> Task objective: Retype, word for word, only the lines from the one containing "LIGHT: TEMT6000 -> LM393" through the last line of the listing below. Pictures do not belong in the result.
====== Records for this task ======
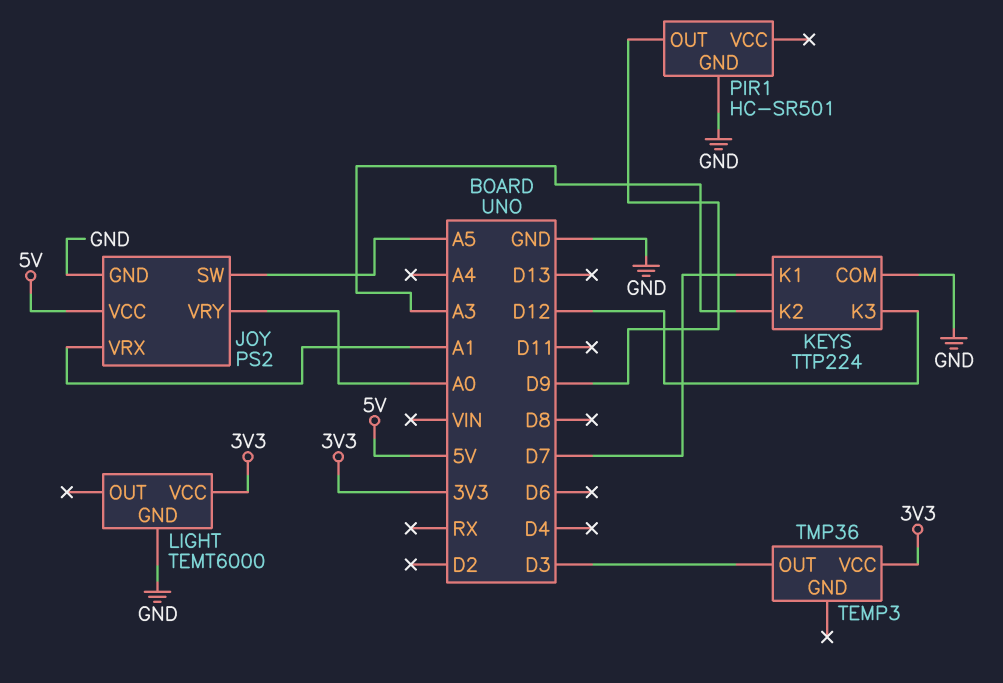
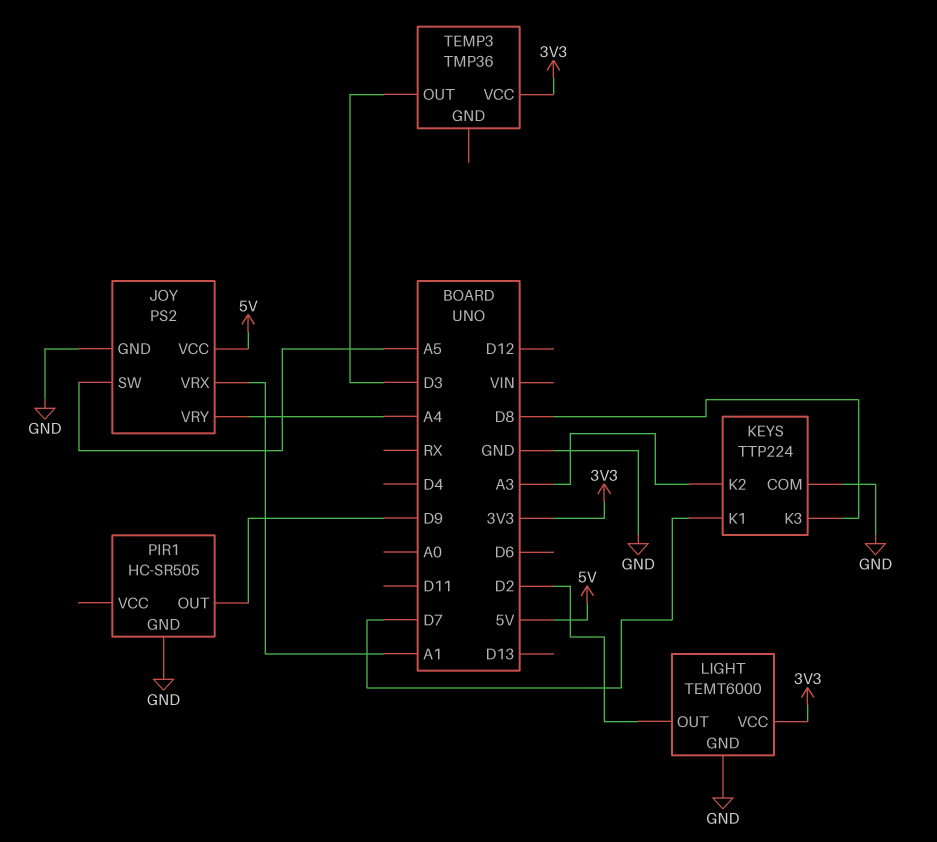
JOY pin VRY: A0 -> A4
KEYS pin K3: D12 -> D8
LIGHT pin OUT: none -> D2
PIR1: HC-SR501 -> HC-SR505

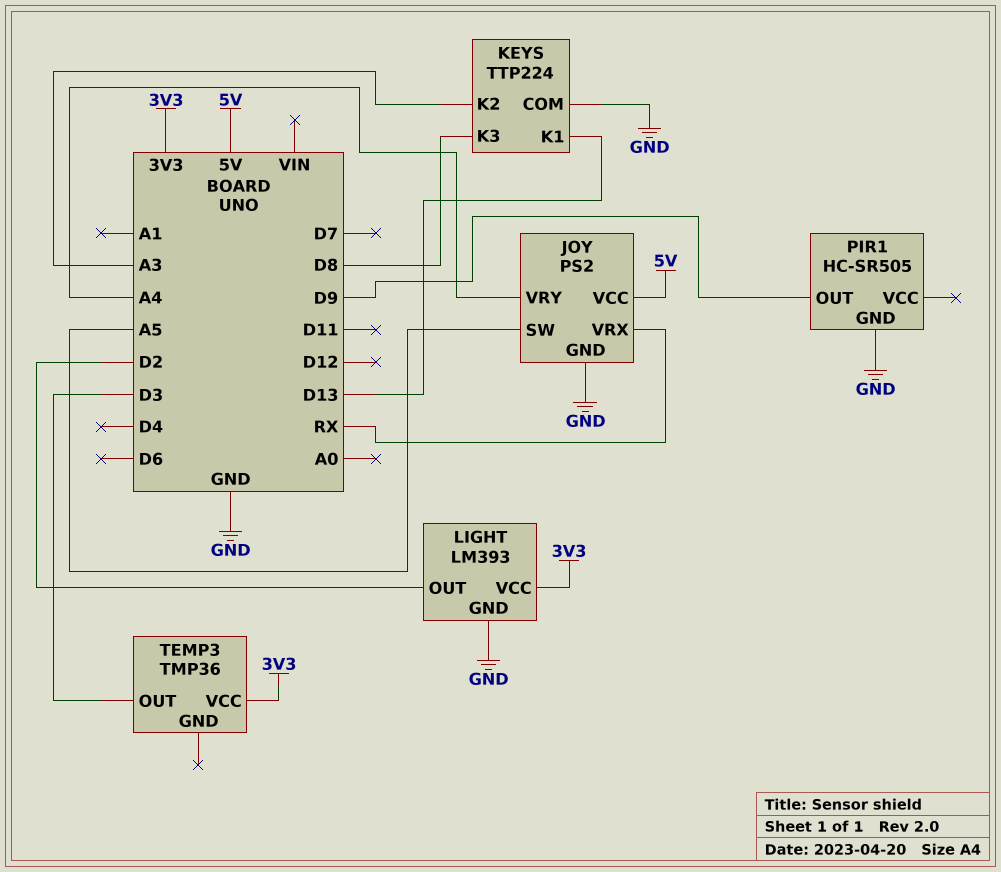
JOY pin VRX: A1 -> RX
KEYS pin K1: D7 -> D13
LIGHT: TEMT6000 -> LM393

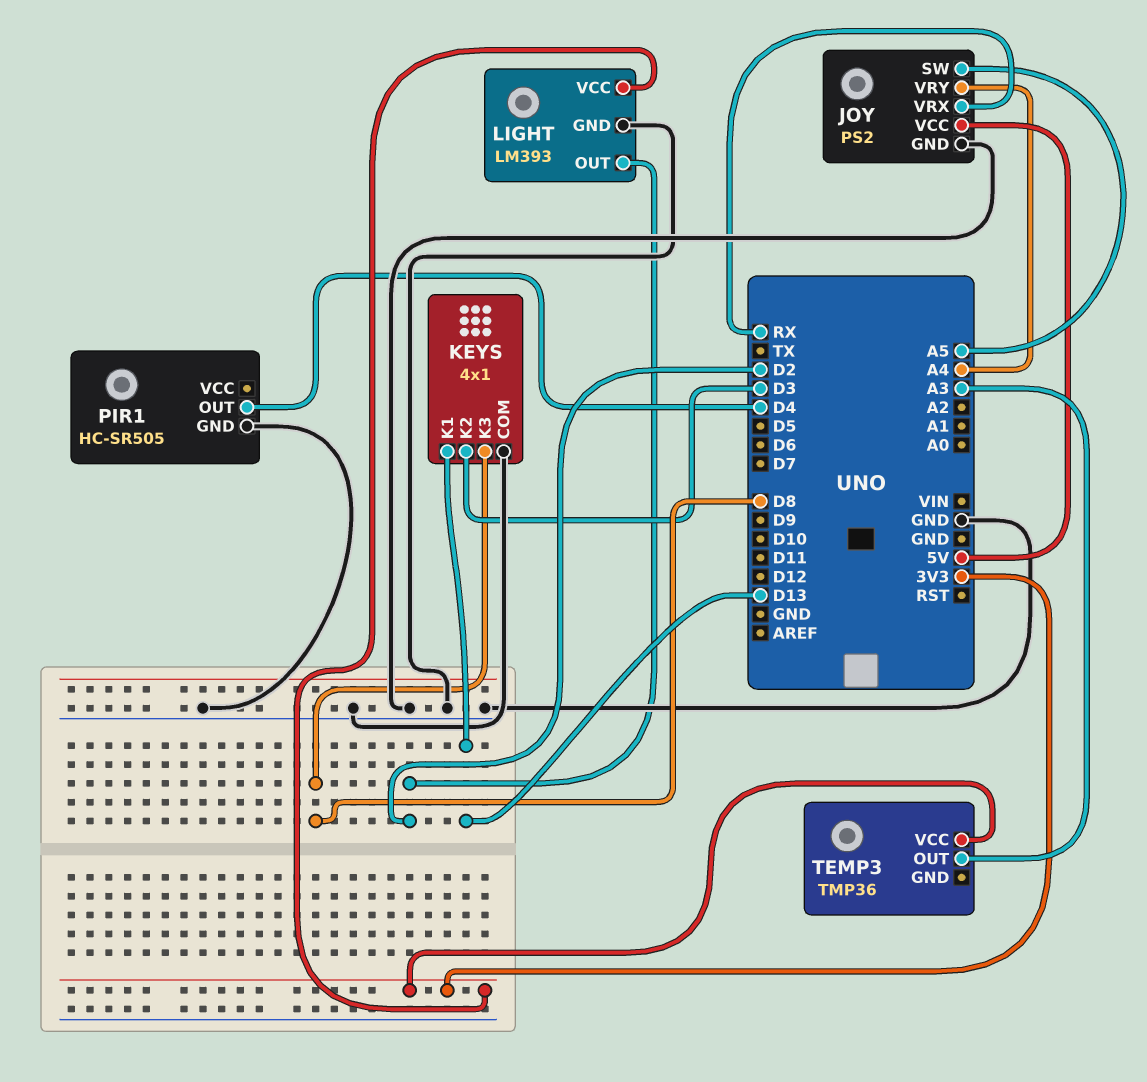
KEYS: TTP224 -> 4x1
KEYS pin K2: A3 -> D3
PIR1 pin OUT: D9 -> D4
TEMP3 pin OUT: D3 -> A3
======
> Response to this exercise:
LIGHT: TEMT6000 -> LM393

KEYS: TTP224 -> 4x1
KEYS pin K2: A3 -> D3
PIR1 pin OUT: D9 -> D4
TEMP3 pin OUT: D3 -> A3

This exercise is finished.